(Itemized modification records)

--- START ---

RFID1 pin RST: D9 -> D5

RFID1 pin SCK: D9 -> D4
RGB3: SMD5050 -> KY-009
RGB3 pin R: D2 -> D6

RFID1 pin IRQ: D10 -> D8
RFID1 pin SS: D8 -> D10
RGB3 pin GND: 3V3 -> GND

--- END ---

_ABOUT THIS EXERCISE_
Set down nothing but the lines from the one containing "RFID1 pin IRQ: D10 -> D8" through the final line above, exactly as written.

_WRITTEN RESPONSE_
RFID1 pin IRQ: D10 -> D8
RFID1 pin SS: D8 -> D10
RGB3 pin GND: 3V3 -> GND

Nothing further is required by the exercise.